- **What is expected**: In the entries that follow, the lines from the one with "(385, 550) = (287, 446): pink" through the one with "camera: 35 degrees left, 10 degrees up" are the ones to write out, exactly and with both ends included. Nothing else should appear.

- **Material shown**:
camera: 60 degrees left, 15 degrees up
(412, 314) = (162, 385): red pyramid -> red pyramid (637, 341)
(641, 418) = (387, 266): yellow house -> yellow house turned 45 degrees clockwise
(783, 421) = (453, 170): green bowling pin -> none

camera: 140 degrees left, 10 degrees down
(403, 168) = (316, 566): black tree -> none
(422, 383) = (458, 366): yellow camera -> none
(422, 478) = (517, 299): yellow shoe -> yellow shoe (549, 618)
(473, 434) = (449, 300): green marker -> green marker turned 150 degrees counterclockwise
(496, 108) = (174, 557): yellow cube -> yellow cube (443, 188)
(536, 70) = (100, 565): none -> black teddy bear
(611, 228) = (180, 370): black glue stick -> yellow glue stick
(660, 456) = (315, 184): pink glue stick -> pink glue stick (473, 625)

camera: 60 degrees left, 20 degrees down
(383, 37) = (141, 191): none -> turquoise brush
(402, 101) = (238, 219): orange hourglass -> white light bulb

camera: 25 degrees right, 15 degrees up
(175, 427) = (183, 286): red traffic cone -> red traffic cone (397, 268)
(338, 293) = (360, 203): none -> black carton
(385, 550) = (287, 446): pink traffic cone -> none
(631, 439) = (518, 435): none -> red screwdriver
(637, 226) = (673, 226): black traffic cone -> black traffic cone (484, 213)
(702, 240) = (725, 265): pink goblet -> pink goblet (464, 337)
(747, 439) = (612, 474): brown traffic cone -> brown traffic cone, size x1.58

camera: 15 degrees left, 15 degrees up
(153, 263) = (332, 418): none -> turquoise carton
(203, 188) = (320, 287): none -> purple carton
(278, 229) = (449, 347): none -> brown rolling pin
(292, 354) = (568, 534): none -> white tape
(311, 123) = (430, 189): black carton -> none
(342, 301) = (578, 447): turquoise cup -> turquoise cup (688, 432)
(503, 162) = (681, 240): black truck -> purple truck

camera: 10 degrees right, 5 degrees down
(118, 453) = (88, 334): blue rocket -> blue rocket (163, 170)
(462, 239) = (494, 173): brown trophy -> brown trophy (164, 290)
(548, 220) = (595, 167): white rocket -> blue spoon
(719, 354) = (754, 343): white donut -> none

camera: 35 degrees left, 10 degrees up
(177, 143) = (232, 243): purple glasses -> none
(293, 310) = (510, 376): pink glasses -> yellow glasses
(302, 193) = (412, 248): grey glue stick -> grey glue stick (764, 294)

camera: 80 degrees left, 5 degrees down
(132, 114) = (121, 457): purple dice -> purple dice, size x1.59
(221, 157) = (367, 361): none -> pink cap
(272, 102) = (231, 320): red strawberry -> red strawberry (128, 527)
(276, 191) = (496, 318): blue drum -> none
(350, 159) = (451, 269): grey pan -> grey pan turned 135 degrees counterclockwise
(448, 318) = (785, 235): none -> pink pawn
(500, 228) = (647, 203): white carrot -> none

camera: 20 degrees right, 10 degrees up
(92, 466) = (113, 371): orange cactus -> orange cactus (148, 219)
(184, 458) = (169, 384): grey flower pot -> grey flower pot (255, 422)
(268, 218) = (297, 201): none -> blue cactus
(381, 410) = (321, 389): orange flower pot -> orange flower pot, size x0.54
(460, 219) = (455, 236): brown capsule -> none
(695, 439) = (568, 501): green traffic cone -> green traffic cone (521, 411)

- **Answer for the task**:
(385, 550) = (287, 446): pink traffic cone -> none
(631, 439) = (518, 435): none -> red screwdriver
(637, 226) = (673, 226): black traffic cone -> black traffic cone (484, 213)
(702, 240) = (725, 265): pink goblet -> pink goblet (464, 337)
(747, 439) = (612, 474): brown traffic cone -> brown traffic cone, size x1.58

camera: 15 degrees left, 15 degrees up
(153, 263) = (332, 418): none -> turquoise carton
(203, 188) = (320, 287): none -> purple carton
(278, 229) = (449, 347): none -> brown rolling pin
(292, 354) = (568, 534): none -> white tape
(311, 123) = (430, 189): black carton -> none
(342, 301) = (578, 447): turquoise cup -> turquoise cup (688, 432)
(503, 162) = (681, 240): black truck -> purple truck

camera: 10 degrees right, 5 degrees down
(118, 453) = (88, 334): blue rocket -> blue rocket (163, 170)
(462, 239) = (494, 173): brown trophy -> brown trophy (164, 290)
(548, 220) = (595, 167): white rocket -> blue spoon
(719, 354) = (754, 343): white donut -> none

camera: 35 degrees left, 10 degrees up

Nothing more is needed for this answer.